Brief. Output the span of lines from the one that contains "yellow bucket: 1 -> 3" through the end of the records, inclusive, exactly as written and free of pictures.

________

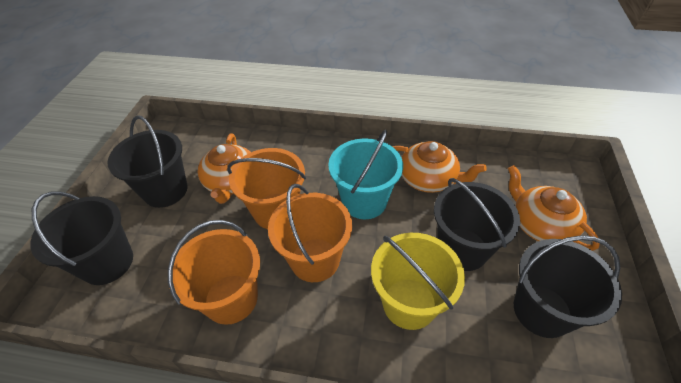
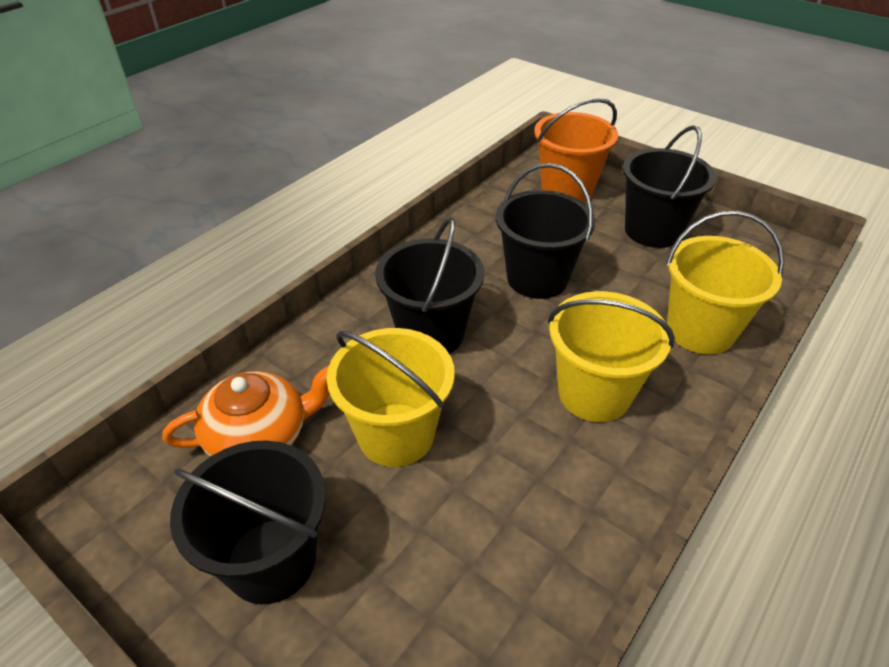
orange bucket: 3 -> 1
orange teapot: 3 -> 1
turquoise bucket: 1 -> 0
yellow bucket: 1 -> 3

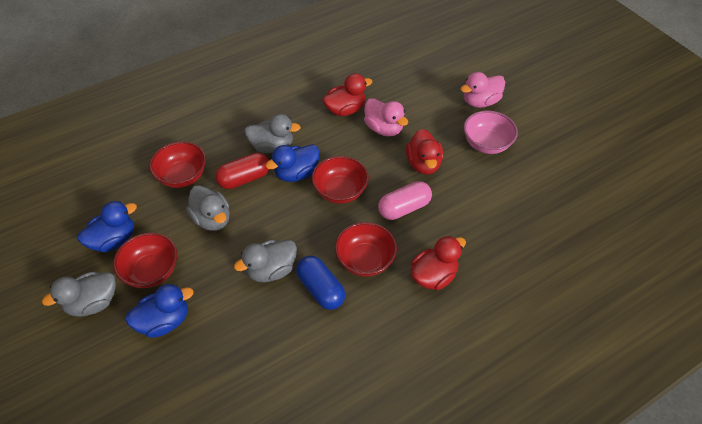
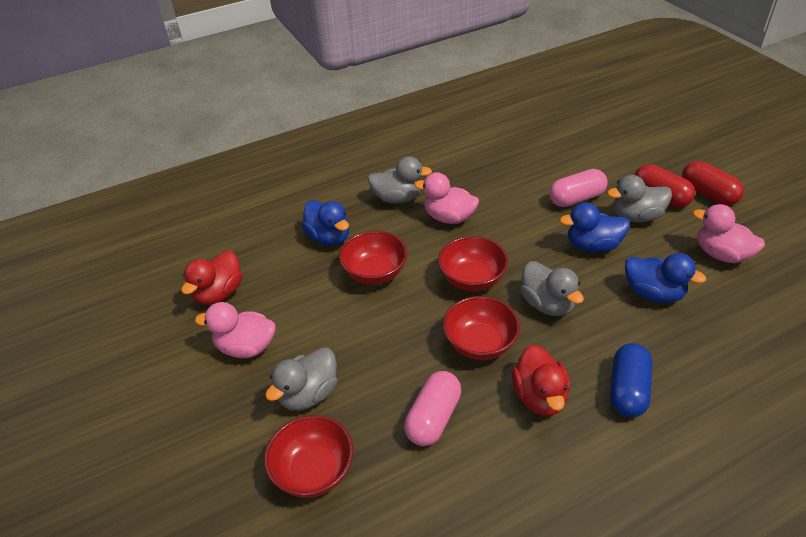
pink bowl: 1 -> 0
pink capsule: 1 -> 2
pink duck: 2 -> 3
red capsule: 1 -> 2
red duck: 3 -> 2

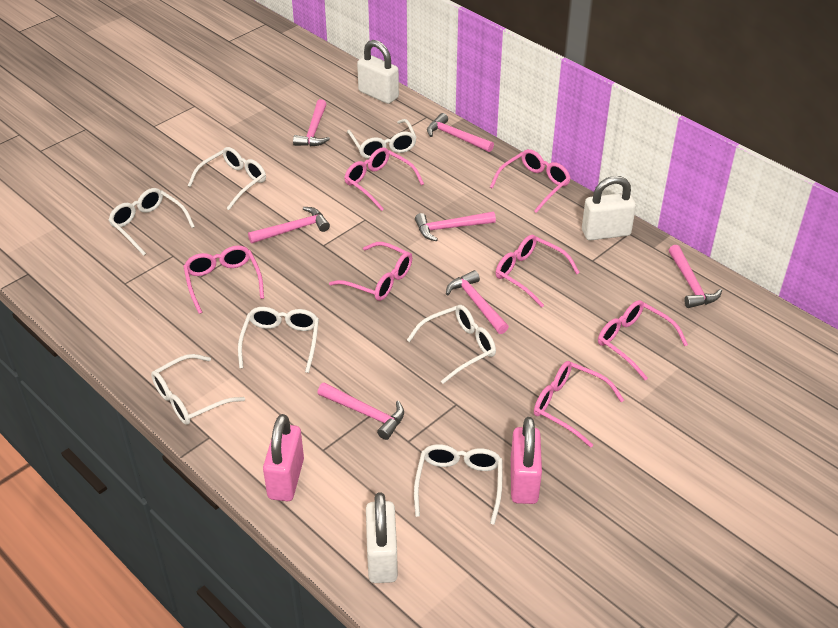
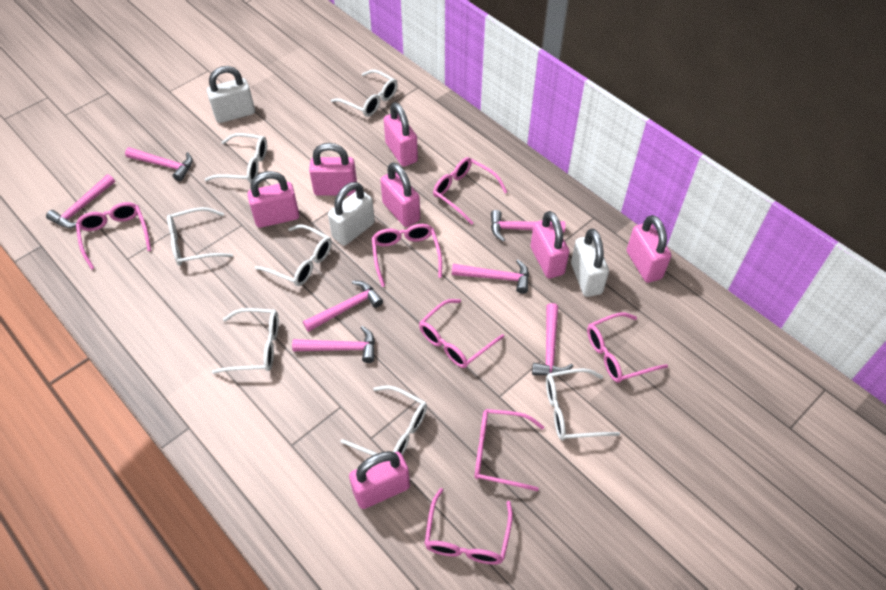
pink padlock: 2 -> 7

________

Result for this task.
yellow bucket: 1 -> 3

pink bowl: 1 -> 0
pink capsule: 1 -> 2
pink duck: 2 -> 3
red capsule: 1 -> 2
red duck: 3 -> 2

pink padlock: 2 -> 7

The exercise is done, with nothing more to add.